◆ ACTIVITY ◆
Retyping the data exactly is the task. Include every line.

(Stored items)
-- Opening Marker --
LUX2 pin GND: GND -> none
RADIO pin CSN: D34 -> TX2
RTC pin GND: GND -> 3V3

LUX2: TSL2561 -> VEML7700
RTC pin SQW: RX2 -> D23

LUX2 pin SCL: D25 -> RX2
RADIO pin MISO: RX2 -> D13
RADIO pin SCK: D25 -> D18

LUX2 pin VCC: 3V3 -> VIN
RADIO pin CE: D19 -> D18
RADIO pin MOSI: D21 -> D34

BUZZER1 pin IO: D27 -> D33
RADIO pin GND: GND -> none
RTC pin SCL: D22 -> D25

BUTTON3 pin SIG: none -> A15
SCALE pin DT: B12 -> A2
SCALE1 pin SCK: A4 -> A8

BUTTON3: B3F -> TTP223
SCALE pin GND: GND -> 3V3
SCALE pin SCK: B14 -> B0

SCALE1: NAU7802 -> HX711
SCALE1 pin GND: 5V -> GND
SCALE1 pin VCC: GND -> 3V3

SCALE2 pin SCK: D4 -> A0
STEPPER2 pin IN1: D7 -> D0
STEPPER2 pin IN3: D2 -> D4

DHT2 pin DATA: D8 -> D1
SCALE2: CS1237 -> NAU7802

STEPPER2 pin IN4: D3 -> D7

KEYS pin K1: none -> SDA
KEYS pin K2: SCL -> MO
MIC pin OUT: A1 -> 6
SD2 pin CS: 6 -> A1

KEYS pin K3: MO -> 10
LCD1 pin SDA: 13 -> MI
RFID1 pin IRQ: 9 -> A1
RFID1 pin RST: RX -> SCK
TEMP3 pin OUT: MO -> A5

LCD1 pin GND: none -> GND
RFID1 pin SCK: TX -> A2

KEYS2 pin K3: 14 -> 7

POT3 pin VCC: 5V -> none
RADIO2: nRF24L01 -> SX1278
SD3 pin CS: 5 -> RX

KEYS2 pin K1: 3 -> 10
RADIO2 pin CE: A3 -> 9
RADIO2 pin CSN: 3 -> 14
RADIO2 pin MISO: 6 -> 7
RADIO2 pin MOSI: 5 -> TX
-- Closing Marker --
◆ ANSWER SPACE ◆
LUX2 pin GND: GND -> none
RADIO pin CSN: D34 -> TX2
RTC pin GND: GND -> 3V3

LUX2: TSL2561 -> VEML7700
RTC pin SQW: RX2 -> D23

LUX2 pin SCL: D25 -> RX2
RADIO pin MISO: RX2 -> D13
RADIO pin SCK: D25 -> D18

LUX2 pin VCC: 3V3 -> VIN
RADIO pin CE: D19 -> D18
RADIO pin MOSI: D21 -> D34

BUZZER1 pin IO: D27 -> D33
RADIO pin GND: GND -> none
RTC pin SCL: D22 -> D25

BUTTON3 pin SIG: none -> A15
SCALE pin DT: B12 -> A2
SCALE1 pin SCK: A4 -> A8

BUTTON3: B3F -> TTP223
SCALE pin GND: GND -> 3V3
SCALE pin SCK: B14 -> B0

SCALE1: NAU7802 -> HX711
SCALE1 pin GND: 5V -> GND
SCALE1 pin VCC: GND -> 3V3

SCALE2 pin SCK: D4 -> A0
STEPPER2 pin IN1: D7 -> D0
STEPPER2 pin IN3: D2 -> D4

DHT2 pin DATA: D8 -> D1
SCALE2: CS1237 -> NAU7802

STEPPER2 pin IN4: D3 -> D7

KEYS pin K1: none -> SDA
KEYS pin K2: SCL -> MO
MIC pin OUT: A1 -> 6
SD2 pin CS: 6 -> A1

KEYS pin K3: MO -> 10
LCD1 pin SDA: 13 -> MI
RFID1 pin IRQ: 9 -> A1
RFID1 pin RST: RX -> SCK
TEMP3 pin OUT: MO -> A5

LCD1 pin GND: none -> GND
RFID1 pin SCK: TX -> A2

KEYS2 pin K3: 14 -> 7

POT3 pin VCC: 5V -> none
RADIO2: nRF24L01 -> SX1278
SD3 pin CS: 5 -> RX

KEYS2 pin K1: 3 -> 10
RADIO2 pin CE: A3 -> 9
RADIO2 pin CSN: 3 -> 14
RADIO2 pin MISO: 6 -> 7
RADIO2 pin MOSI: 5 -> TX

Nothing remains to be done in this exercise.